> **EXERCISE AIM**
Only an exact, line-for-line copy of the data will serve as the answer.
───── TASK DATA
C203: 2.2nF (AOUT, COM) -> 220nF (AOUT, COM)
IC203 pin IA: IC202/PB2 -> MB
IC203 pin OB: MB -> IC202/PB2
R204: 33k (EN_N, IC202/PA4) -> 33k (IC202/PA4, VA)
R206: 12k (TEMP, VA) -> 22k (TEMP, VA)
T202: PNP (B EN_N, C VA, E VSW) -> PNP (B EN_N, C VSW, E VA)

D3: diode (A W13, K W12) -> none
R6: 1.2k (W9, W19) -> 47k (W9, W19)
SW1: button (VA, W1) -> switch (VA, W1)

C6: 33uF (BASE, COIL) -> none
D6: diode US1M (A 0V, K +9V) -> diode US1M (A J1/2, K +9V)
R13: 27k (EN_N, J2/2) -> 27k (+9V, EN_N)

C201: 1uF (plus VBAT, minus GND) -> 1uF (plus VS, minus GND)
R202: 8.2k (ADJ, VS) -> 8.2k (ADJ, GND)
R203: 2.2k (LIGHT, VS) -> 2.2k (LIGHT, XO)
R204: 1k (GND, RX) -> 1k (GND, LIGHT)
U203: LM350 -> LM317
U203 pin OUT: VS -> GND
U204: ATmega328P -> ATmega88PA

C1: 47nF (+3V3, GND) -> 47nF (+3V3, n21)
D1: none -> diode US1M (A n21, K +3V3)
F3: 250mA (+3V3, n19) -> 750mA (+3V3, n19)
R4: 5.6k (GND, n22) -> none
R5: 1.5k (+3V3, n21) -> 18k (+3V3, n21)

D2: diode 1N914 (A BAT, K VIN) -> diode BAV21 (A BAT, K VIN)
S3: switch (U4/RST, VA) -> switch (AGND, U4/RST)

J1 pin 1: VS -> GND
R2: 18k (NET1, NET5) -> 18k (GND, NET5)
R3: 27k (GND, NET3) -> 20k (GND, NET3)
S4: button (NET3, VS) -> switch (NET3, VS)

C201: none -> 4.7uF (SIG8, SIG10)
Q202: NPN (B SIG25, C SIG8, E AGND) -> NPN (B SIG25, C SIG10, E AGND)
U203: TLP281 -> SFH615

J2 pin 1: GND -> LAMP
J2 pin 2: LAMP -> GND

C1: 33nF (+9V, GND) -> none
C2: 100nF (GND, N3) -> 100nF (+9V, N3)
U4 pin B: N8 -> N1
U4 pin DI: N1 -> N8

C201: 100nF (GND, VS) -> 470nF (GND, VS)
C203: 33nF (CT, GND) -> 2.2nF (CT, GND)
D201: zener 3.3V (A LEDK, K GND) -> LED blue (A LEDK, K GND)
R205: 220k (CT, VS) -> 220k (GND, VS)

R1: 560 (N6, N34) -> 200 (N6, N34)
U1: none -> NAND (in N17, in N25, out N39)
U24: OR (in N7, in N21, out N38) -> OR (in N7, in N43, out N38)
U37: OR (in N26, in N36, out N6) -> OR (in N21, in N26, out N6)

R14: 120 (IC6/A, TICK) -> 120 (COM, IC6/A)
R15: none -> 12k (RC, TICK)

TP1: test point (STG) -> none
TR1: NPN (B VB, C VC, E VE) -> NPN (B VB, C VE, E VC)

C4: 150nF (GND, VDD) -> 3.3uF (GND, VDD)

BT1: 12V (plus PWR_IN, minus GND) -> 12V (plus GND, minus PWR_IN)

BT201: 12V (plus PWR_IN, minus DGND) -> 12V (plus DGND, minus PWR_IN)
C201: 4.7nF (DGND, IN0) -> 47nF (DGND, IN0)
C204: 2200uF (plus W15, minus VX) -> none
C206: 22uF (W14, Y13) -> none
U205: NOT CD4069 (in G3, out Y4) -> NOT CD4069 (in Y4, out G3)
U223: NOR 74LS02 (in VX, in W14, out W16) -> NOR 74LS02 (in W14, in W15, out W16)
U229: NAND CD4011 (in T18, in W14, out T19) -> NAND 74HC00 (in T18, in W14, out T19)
──────────
> **PROBLEM SOLUTION**
C203: 2.2nF (AOUT, COM) -> 220nF (AOUT, COM)
IC203 pin IA: IC202/PB2 -> MB
IC203 pin OB: MB -> IC202/PB2
R204: 33k (EN_N, IC202/PA4) -> 33k (IC202/PA4, VA)
R206: 12k (TEMP, VA) -> 22k (TEMP, VA)
T202: PNP (B EN_N, C VA, E VSW) -> PNP (B EN_N, C VSW, E VA)

D3: diode (A W13, K W12) -> none
R6: 1.2k (W9, W19) -> 47k (W9, W19)
SW1: button (VA, W1) -> switch (VA, W1)

C6: 33uF (BASE, COIL) -> none
D6: diode US1M (A 0V, K +9V) -> diode US1M (A J1/2, K +9V)
R13: 27k (EN_N, J2/2) -> 27k (+9V, EN_N)

C201: 1uF (plus VBAT, minus GND) -> 1uF (plus VS, minus GND)
R202: 8.2k (ADJ, VS) -> 8.2k (ADJ, GND)
R203: 2.2k (LIGHT, VS) -> 2.2k (LIGHT, XO)
R204: 1k (GND, RX) -> 1k (GND, LIGHT)
U203: LM350 -> LM317
U203 pin OUT: VS -> GND
U204: ATmega328P -> ATmega88PA

C1: 47nF (+3V3, GND) -> 47nF (+3V3, n21)
D1: none -> diode US1M (A n21, K +3V3)
F3: 250mA (+3V3, n19) -> 750mA (+3V3, n19)
R4: 5.6k (GND, n22) -> none
R5: 1.5k (+3V3, n21) -> 18k (+3V3, n21)

D2: diode 1N914 (A BAT, K VIN) -> diode BAV21 (A BAT, K VIN)
S3: switch (U4/RST, VA) -> switch (AGND, U4/RST)

J1 pin 1: VS -> GND
R2: 18k (NET1, NET5) -> 18k (GND, NET5)
R3: 27k (GND, NET3) -> 20k (GND, NET3)
S4: button (NET3, VS) -> switch (NET3, VS)

C201: none -> 4.7uF (SIG8, SIG10)
Q202: NPN (B SIG25, C SIG8, E AGND) -> NPN (B SIG25, C SIG10, E AGND)
U203: TLP281 -> SFH615

J2 pin 1: GND -> LAMP
J2 pin 2: LAMP -> GND

C1: 33nF (+9V, GND) -> none
C2: 100nF (GND, N3) -> 100nF (+9V, N3)
U4 pin B: N8 -> N1
U4 pin DI: N1 -> N8

C201: 100nF (GND, VS) -> 470nF (GND, VS)
C203: 33nF (CT, GND) -> 2.2nF (CT, GND)
D201: zener 3.3V (A LEDK, K GND) -> LED blue (A LEDK, K GND)
R205: 220k (CT, VS) -> 220k (GND, VS)

R1: 560 (N6, N34) -> 200 (N6, N34)
U1: none -> NAND (in N17, in N25, out N39)
U24: OR (in N7, in N21, out N38) -> OR (in N7, in N43, out N38)
U37: OR (in N26, in N36, out N6) -> OR (in N21, in N26, out N6)

R14: 120 (IC6/A, TICK) -> 120 (COM, IC6/A)
R15: none -> 12k (RC, TICK)

TP1: test point (STG) -> none
TR1: NPN (B VB, C VC, E VE) -> NPN (B VB, C VE, E VC)

C4: 150nF (GND, VDD) -> 3.3uF (GND, VDD)

BT1: 12V (plus PWR_IN, minus GND) -> 12V (plus GND, minus PWR_IN)

BT201: 12V (plus PWR_IN, minus DGND) -> 12V (plus DGND, minus PWR_IN)
C201: 4.7nF (DGND, IN0) -> 47nF (DGND, IN0)
C204: 2200uF (plus W15, minus VX) -> none
C206: 22uF (W14, Y13) -> none
U205: NOT CD4069 (in G3, out Y4) -> NOT CD4069 (in Y4, out G3)
U223: NOR 74LS02 (in VX, in W14, out W16) -> NOR 74LS02 (in W14, in W15, out W16)
U229: NAND CD4011 (in T18, in W14, out T19) -> NAND 74HC00 (in T18, in W14, out T19)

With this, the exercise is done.